## What the exercise asks
From the line containing "black pentagon: (209, 195)" to the end of the records, print every line exactly, both ends included, and leave out the pictures.

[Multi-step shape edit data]
********
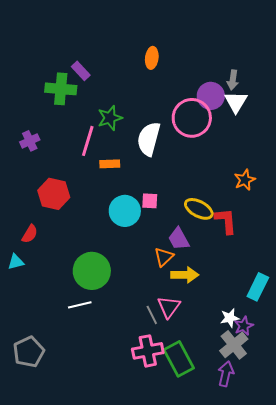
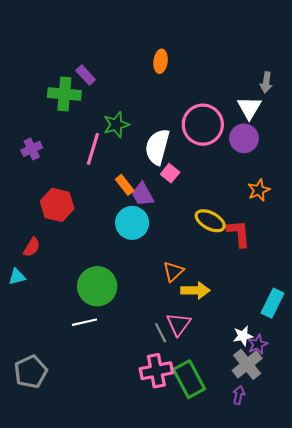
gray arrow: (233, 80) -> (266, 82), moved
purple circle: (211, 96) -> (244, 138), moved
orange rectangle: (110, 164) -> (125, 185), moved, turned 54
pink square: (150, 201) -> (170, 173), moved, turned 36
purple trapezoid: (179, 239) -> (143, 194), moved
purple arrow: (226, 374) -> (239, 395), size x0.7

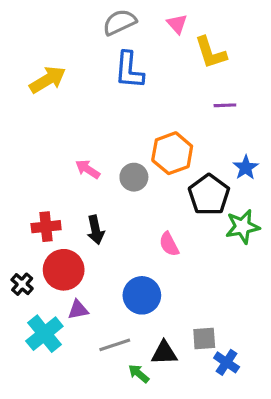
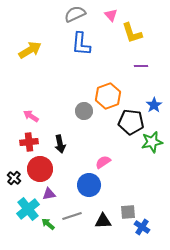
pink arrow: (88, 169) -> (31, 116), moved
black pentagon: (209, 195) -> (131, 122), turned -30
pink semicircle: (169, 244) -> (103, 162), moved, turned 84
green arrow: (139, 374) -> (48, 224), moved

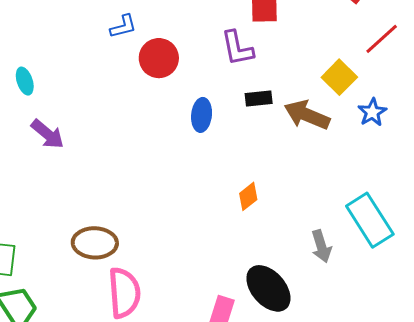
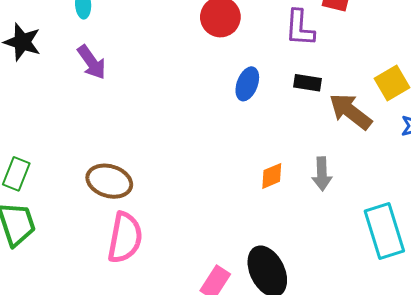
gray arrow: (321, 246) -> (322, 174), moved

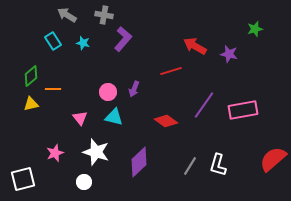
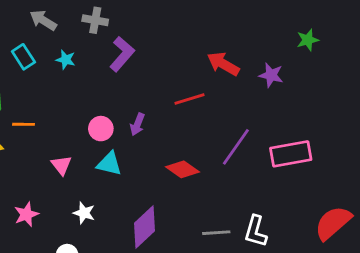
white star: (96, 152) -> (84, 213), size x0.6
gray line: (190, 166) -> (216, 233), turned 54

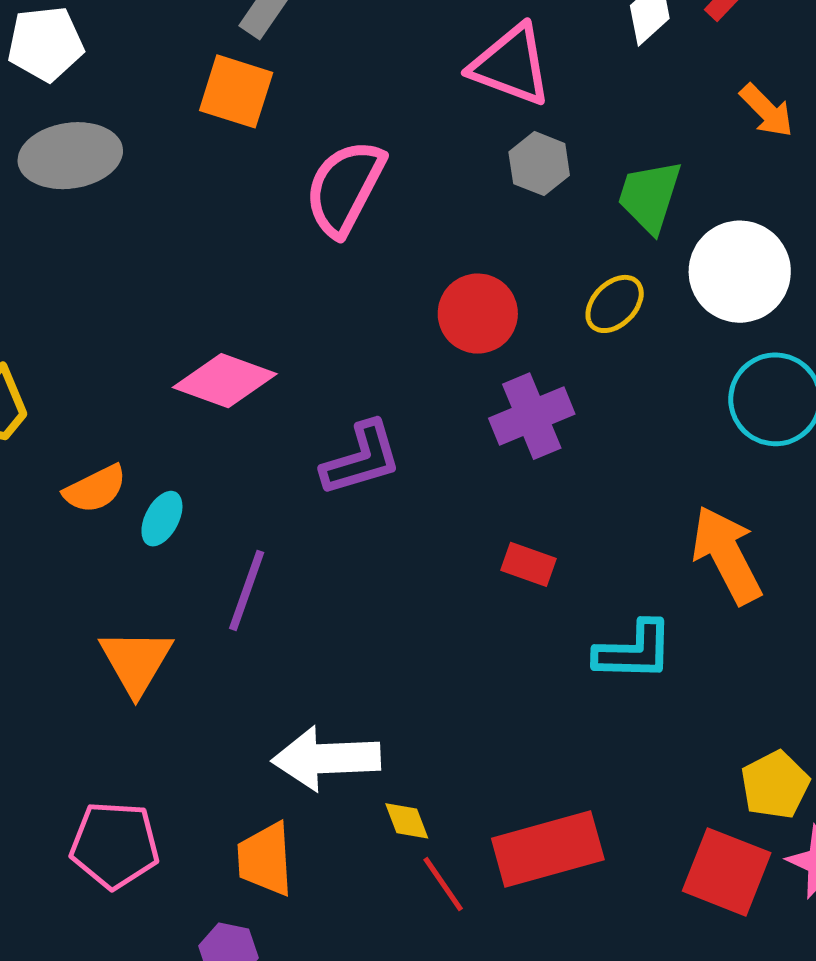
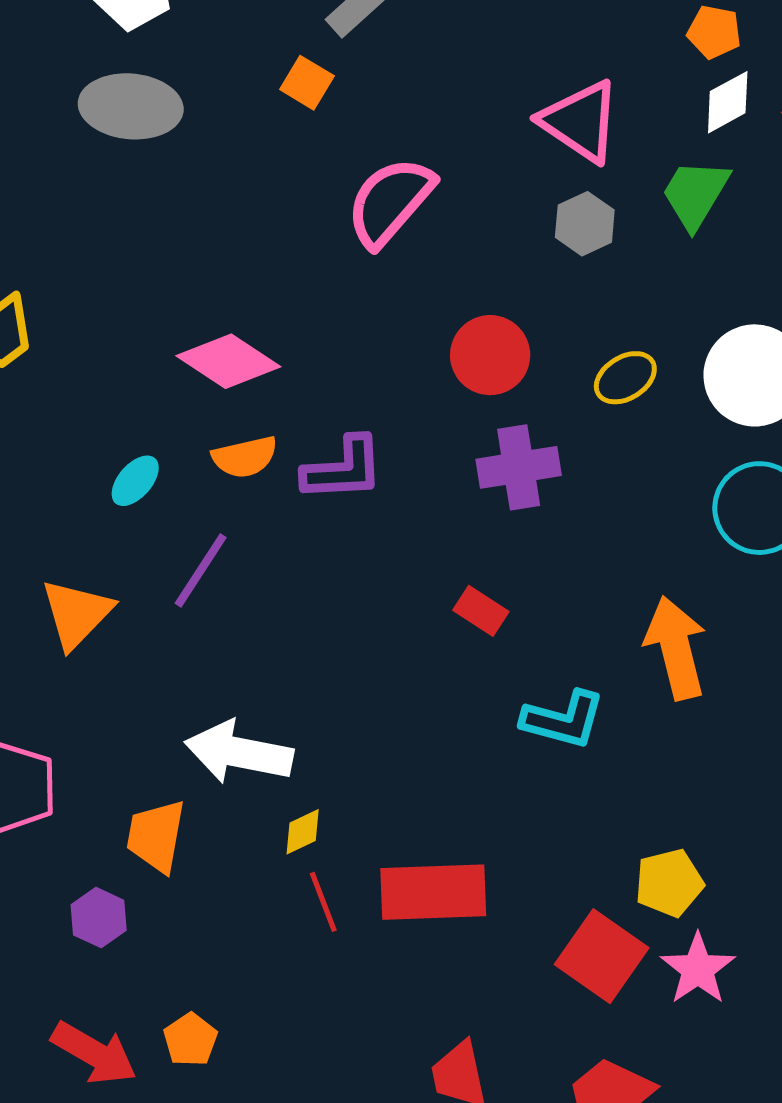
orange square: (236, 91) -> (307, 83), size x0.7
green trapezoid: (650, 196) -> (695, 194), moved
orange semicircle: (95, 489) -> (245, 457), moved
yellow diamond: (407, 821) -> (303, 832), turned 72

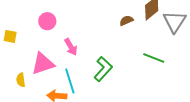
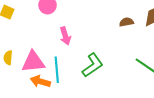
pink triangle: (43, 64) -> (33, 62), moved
********
## Task result
black pentagon: (209, 195) -> (131, 122), turned -30
pink semicircle: (169, 244) -> (103, 162), moved, turned 84
green arrow: (139, 374) -> (48, 224), moved

gray arrow: (321, 246) -> (322, 174), moved

white star: (96, 152) -> (84, 213), size x0.6
gray line: (190, 166) -> (216, 233), turned 54

orange square: (236, 91) -> (307, 83), size x0.7
green trapezoid: (650, 196) -> (695, 194), moved
orange semicircle: (95, 489) -> (245, 457), moved
yellow diamond: (407, 821) -> (303, 832), turned 72

pink triangle: (43, 64) -> (33, 62), moved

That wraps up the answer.